*** Opening RECORDED DATA ***

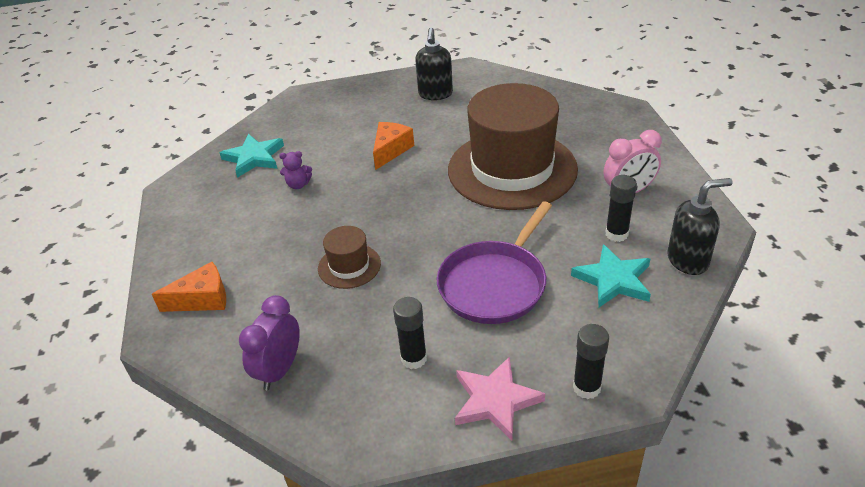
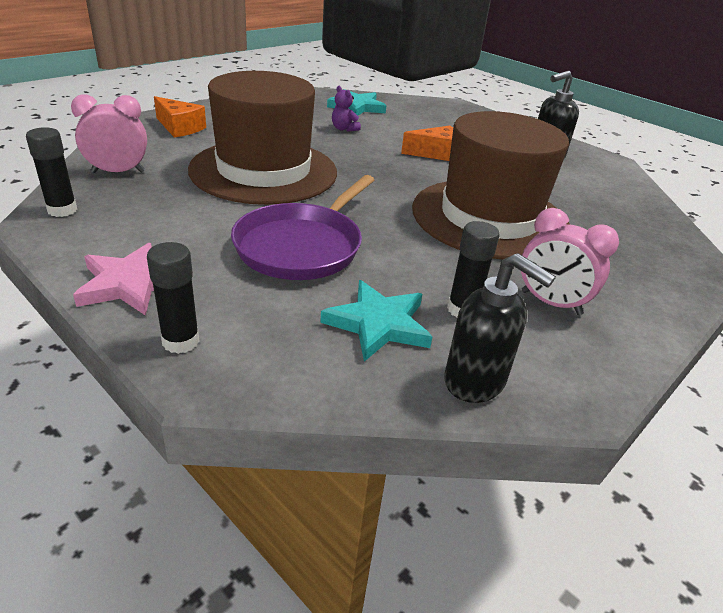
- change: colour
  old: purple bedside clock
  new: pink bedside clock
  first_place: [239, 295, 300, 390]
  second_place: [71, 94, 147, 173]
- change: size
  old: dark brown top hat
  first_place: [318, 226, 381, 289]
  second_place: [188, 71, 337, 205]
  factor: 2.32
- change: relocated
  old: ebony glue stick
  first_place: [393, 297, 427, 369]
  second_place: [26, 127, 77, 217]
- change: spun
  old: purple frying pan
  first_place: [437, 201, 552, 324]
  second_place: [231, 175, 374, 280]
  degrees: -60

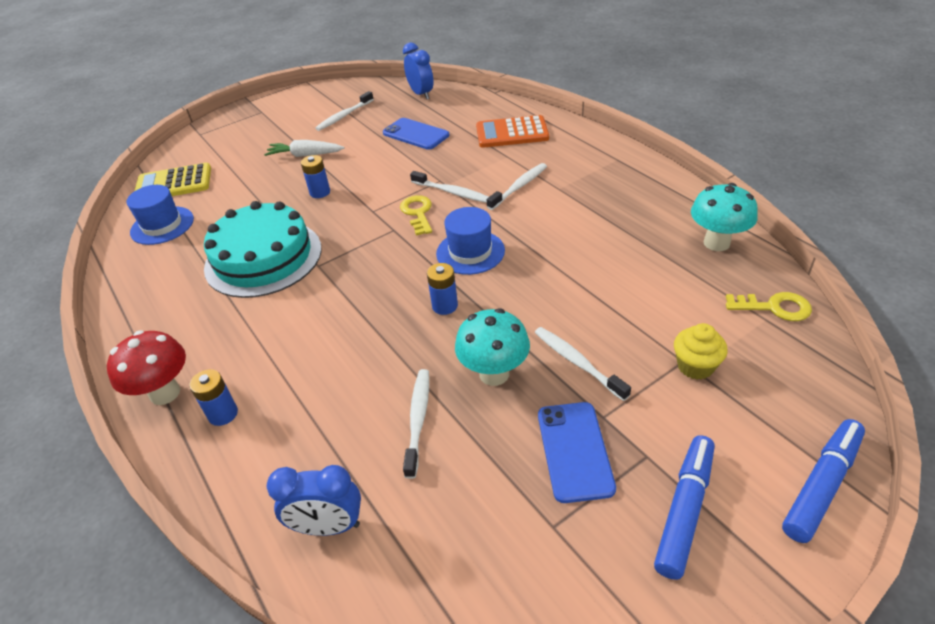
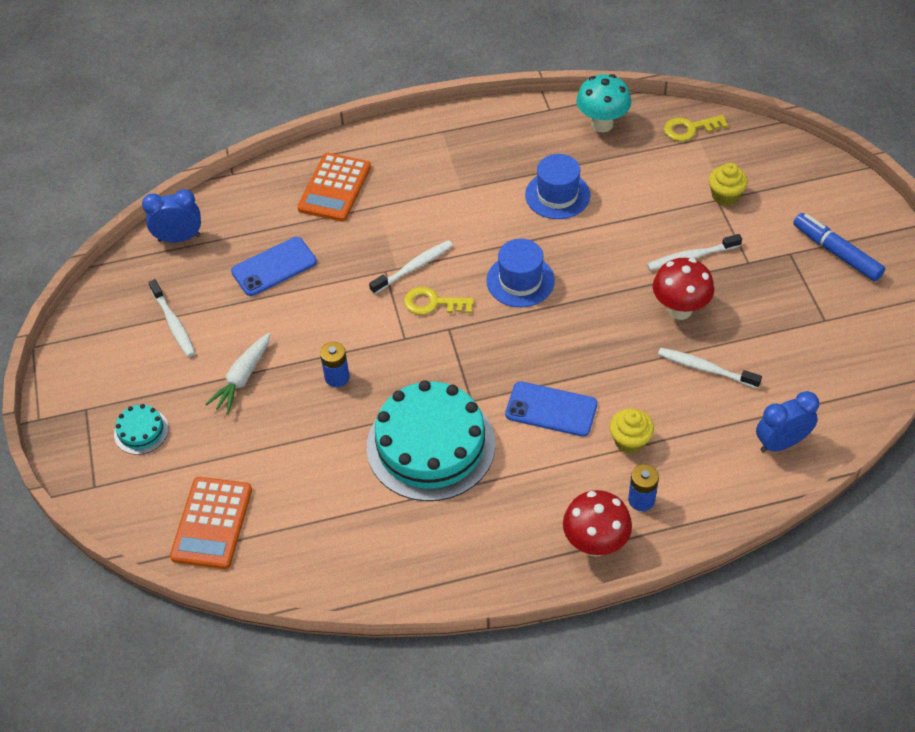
- change: relocated
  old: blue top hat
  first_place: [127, 185, 194, 245]
  second_place: [525, 154, 590, 219]
- change: colour
  old: golden calculator
  new: orange-coloured calculator
  first_place: [135, 163, 211, 196]
  second_place: [170, 477, 252, 569]
- change: spun
  old: blue bedside clock
  first_place: [267, 465, 361, 536]
  second_place: [756, 391, 819, 453]
  degrees: -135
- change: missing
  old: blue power cell
  first_place: [427, 263, 458, 315]
- change: colour
  old: teal toadstool
  new: scarlet toadstool
  first_place: [455, 308, 530, 386]
  second_place: [653, 258, 714, 320]
- change: missing
  old: snow-white dental brush
  first_place: [487, 163, 547, 210]
- change: relocated
  old: blue mobile phone
  first_place: [538, 402, 616, 503]
  second_place: [505, 381, 598, 437]
- change: spun
  old: golden door key
  first_place: [726, 292, 812, 321]
  second_place: [664, 115, 728, 141]
  degrees: -135
- change: missing
  old: blue marker pen
  first_place: [782, 419, 865, 543]
- change: appeared
  new: teal cake
  second_place: [114, 404, 169, 455]
- change: appeared
  new: golden fairy cake
  second_place: [610, 408, 654, 454]

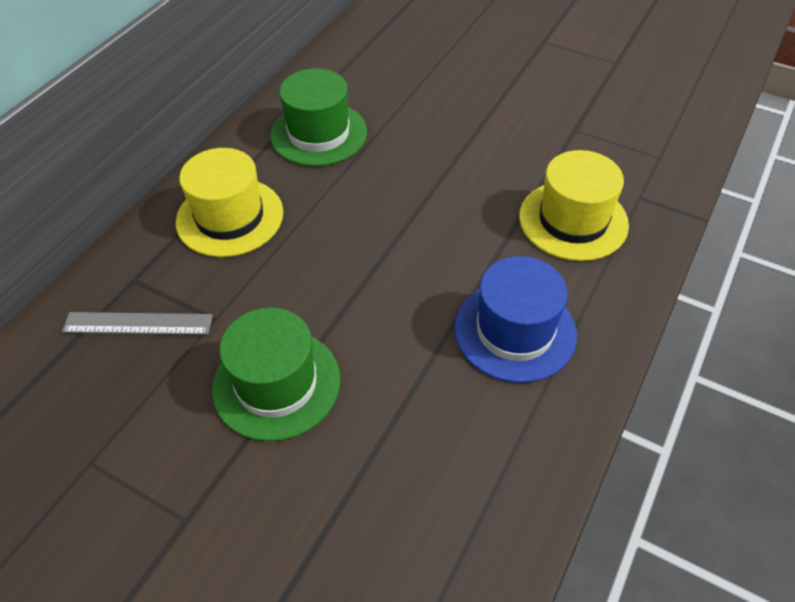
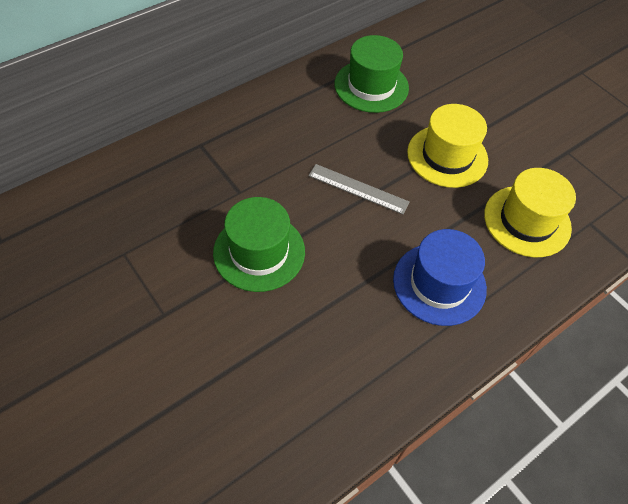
- change: relocated
  old: grey ruler
  first_place: [62, 312, 213, 335]
  second_place: [308, 164, 409, 214]
- change: relocated
  old: golden top hat
  first_place: [176, 148, 283, 257]
  second_place: [407, 104, 488, 188]

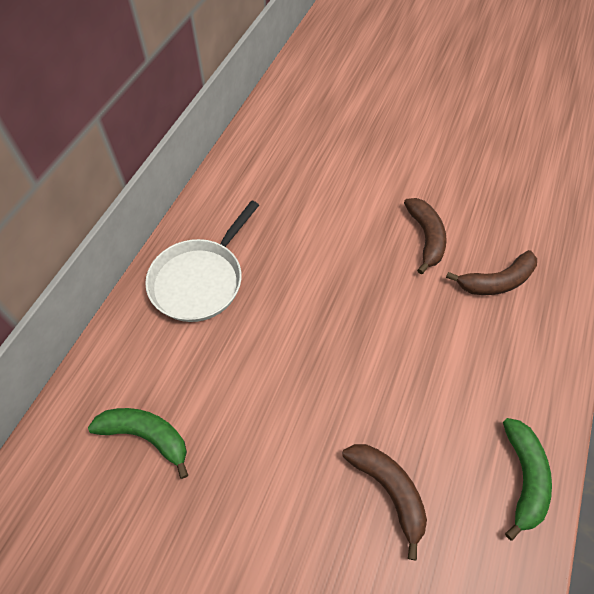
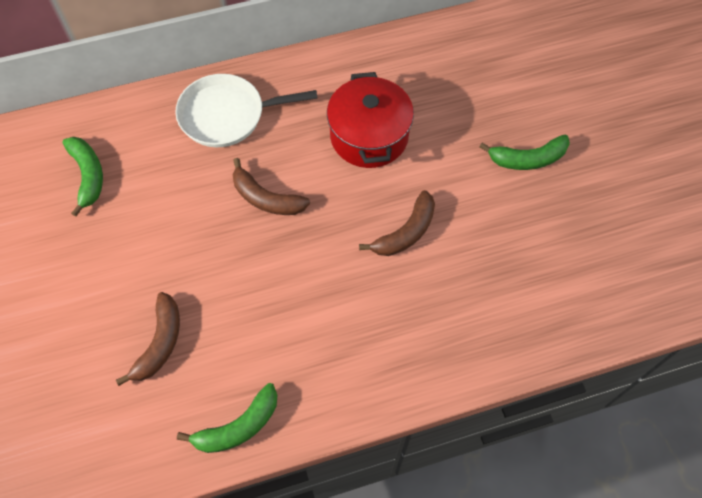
- change: relocated
  old: dark brown banana fruit
  first_place: [446, 250, 537, 295]
  second_place: [233, 158, 310, 215]
- change: appeared
  new: scarlet cooking pot
  second_place: [327, 72, 414, 168]
- change: appeared
  new: leaf-green banana fruit
  second_place: [479, 135, 570, 170]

*** Closing RECORDED DATA ***

> [EXERCISE]
Pictures are to be left out; the records above must be repeated word for word.

> [RESULT OF THIS TASK]
- change: colour
  old: purple bedside clock
  new: pink bedside clock
  first_place: [239, 295, 300, 390]
  second_place: [71, 94, 147, 173]
- change: size
  old: dark brown top hat
  first_place: [318, 226, 381, 289]
  second_place: [188, 71, 337, 205]
  factor: 2.32
- change: relocated
  old: ebony glue stick
  first_place: [393, 297, 427, 369]
  second_place: [26, 127, 77, 217]
- change: spun
  old: purple frying pan
  first_place: [437, 201, 552, 324]
  second_place: [231, 175, 374, 280]
  degrees: -60

- change: relocated
  old: blue top hat
  first_place: [127, 185, 194, 245]
  second_place: [525, 154, 590, 219]
- change: colour
  old: golden calculator
  new: orange-coloured calculator
  first_place: [135, 163, 211, 196]
  second_place: [170, 477, 252, 569]
- change: spun
  old: blue bedside clock
  first_place: [267, 465, 361, 536]
  second_place: [756, 391, 819, 453]
  degrees: -135
- change: missing
  old: blue power cell
  first_place: [427, 263, 458, 315]
- change: colour
  old: teal toadstool
  new: scarlet toadstool
  first_place: [455, 308, 530, 386]
  second_place: [653, 258, 714, 320]
- change: missing
  old: snow-white dental brush
  first_place: [487, 163, 547, 210]
- change: relocated
  old: blue mobile phone
  first_place: [538, 402, 616, 503]
  second_place: [505, 381, 598, 437]
- change: spun
  old: golden door key
  first_place: [726, 292, 812, 321]
  second_place: [664, 115, 728, 141]
  degrees: -135
- change: missing
  old: blue marker pen
  first_place: [782, 419, 865, 543]
- change: appeared
  new: teal cake
  second_place: [114, 404, 169, 455]
- change: appeared
  new: golden fairy cake
  second_place: [610, 408, 654, 454]

- change: relocated
  old: grey ruler
  first_place: [62, 312, 213, 335]
  second_place: [308, 164, 409, 214]
- change: relocated
  old: golden top hat
  first_place: [176, 148, 283, 257]
  second_place: [407, 104, 488, 188]

- change: relocated
  old: dark brown banana fruit
  first_place: [446, 250, 537, 295]
  second_place: [233, 158, 310, 215]
- change: appeared
  new: scarlet cooking pot
  second_place: [327, 72, 414, 168]
- change: appeared
  new: leaf-green banana fruit
  second_place: [479, 135, 570, 170]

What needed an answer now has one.